◆ Excerpted records ◆
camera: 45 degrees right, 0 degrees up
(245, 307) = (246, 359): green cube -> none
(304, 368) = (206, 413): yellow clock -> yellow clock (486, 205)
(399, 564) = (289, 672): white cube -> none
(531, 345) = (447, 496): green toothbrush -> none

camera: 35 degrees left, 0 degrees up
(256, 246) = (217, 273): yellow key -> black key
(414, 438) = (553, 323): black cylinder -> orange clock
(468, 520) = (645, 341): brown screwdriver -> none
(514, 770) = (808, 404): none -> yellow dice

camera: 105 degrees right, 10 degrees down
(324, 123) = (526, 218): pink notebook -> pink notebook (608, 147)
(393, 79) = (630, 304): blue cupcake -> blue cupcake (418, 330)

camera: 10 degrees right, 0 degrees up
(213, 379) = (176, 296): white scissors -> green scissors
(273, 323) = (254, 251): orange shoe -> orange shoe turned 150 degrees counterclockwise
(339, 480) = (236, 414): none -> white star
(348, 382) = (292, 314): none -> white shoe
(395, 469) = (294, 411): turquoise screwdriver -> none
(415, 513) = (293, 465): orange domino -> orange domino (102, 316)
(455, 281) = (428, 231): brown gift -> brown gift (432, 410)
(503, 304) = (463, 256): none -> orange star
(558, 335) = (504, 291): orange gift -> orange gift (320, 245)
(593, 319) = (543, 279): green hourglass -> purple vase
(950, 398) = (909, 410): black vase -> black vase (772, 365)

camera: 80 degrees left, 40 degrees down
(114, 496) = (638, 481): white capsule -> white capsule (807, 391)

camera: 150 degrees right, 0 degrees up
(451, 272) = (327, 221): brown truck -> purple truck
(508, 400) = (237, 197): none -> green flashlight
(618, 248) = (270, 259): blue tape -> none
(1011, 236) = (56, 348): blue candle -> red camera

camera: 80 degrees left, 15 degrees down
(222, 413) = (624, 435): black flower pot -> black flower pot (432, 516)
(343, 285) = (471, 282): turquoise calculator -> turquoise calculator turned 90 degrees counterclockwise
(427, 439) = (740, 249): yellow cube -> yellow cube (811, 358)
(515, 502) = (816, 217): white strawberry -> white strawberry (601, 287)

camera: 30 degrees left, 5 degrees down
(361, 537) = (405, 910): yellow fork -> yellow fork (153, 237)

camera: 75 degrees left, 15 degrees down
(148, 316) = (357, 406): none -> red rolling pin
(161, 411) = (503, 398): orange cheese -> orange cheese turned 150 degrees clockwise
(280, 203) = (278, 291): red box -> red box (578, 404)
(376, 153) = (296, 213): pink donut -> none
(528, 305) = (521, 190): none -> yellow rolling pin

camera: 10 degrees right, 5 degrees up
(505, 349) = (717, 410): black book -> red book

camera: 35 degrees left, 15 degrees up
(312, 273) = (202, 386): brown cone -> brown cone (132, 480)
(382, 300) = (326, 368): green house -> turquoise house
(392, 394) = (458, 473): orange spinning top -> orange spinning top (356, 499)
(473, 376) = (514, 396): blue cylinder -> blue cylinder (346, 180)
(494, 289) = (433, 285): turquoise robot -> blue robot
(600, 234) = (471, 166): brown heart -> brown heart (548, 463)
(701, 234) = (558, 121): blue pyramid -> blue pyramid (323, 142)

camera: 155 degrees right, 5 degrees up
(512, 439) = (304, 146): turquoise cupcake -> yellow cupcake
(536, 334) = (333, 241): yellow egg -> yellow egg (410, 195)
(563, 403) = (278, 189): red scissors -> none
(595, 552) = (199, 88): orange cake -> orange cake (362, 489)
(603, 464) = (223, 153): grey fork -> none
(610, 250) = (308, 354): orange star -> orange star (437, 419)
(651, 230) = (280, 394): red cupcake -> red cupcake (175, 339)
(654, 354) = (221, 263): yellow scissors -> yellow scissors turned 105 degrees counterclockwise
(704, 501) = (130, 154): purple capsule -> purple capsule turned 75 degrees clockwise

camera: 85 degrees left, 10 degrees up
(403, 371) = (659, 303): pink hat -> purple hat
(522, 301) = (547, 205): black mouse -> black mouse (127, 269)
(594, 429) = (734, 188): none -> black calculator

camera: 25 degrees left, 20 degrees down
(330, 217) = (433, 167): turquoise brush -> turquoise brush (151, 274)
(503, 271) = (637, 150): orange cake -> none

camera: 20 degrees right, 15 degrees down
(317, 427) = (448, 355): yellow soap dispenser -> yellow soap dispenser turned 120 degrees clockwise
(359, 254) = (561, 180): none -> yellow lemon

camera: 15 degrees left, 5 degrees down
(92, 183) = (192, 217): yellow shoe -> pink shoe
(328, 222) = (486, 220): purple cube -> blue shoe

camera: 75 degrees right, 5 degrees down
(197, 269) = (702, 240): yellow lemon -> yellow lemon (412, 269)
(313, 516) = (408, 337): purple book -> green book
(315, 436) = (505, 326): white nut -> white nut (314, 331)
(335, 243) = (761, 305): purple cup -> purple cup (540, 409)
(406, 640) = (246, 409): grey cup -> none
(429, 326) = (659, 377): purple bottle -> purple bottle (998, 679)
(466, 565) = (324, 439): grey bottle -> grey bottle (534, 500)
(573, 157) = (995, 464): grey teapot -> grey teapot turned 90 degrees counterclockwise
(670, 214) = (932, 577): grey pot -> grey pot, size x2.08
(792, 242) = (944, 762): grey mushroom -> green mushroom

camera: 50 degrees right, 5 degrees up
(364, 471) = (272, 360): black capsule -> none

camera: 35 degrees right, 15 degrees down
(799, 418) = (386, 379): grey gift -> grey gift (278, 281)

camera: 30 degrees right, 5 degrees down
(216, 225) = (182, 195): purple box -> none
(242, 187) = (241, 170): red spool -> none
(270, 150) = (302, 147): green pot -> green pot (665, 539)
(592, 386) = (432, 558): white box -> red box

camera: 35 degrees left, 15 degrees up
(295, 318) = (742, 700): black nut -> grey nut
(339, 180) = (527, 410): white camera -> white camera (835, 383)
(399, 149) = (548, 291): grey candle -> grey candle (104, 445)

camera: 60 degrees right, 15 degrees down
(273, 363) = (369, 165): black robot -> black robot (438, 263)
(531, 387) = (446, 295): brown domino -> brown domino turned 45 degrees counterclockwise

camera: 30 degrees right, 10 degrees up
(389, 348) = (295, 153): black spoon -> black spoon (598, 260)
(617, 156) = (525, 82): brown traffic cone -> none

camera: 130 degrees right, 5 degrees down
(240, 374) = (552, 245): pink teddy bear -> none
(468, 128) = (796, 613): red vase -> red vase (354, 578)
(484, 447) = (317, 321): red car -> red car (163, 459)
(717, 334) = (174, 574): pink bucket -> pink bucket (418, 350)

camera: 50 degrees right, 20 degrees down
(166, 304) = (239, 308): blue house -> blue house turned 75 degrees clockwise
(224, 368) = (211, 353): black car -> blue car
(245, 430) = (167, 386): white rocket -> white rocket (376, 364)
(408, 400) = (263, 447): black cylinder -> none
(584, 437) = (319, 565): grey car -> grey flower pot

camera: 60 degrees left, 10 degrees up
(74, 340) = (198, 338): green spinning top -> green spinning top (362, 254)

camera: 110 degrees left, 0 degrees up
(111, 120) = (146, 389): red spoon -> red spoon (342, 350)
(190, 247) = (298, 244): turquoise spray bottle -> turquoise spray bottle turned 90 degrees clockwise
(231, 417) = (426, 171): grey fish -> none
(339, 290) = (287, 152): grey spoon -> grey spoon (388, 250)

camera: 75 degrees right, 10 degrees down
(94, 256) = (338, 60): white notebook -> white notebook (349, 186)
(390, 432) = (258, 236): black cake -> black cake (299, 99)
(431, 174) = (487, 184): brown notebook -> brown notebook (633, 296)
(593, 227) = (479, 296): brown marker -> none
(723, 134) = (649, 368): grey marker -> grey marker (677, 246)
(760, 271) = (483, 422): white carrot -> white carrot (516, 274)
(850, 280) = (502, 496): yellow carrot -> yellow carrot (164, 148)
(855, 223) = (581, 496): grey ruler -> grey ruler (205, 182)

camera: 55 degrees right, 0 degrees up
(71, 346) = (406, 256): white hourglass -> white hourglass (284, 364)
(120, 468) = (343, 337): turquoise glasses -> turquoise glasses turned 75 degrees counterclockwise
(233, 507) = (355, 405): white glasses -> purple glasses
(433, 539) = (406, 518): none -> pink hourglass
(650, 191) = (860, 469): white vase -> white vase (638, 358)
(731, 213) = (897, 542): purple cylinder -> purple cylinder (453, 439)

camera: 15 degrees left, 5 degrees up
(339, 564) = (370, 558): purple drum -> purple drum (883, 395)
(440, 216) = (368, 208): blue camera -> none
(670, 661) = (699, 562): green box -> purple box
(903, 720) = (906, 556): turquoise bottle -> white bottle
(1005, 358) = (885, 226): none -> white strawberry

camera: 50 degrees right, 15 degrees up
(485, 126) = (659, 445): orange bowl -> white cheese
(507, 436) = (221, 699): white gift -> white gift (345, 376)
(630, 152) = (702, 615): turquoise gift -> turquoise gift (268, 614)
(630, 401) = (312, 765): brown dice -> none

◆ What you will do ◆
Retype the records above, but only those lines that fall between the line containing "(704, 501) = (130, 154): purple" and the line containing "(503, 271) = (637, 150): orange cake -> none", with both of those lines included, exactly as written.

◆ Exercise output ◆
(704, 501) = (130, 154): purple capsule -> purple capsule turned 75 degrees clockwise

camera: 85 degrees left, 10 degrees up
(403, 371) = (659, 303): pink hat -> purple hat
(522, 301) = (547, 205): black mouse -> black mouse (127, 269)
(594, 429) = (734, 188): none -> black calculator

camera: 25 degrees left, 20 degrees down
(330, 217) = (433, 167): turquoise brush -> turquoise brush (151, 274)
(503, 271) = (637, 150): orange cake -> none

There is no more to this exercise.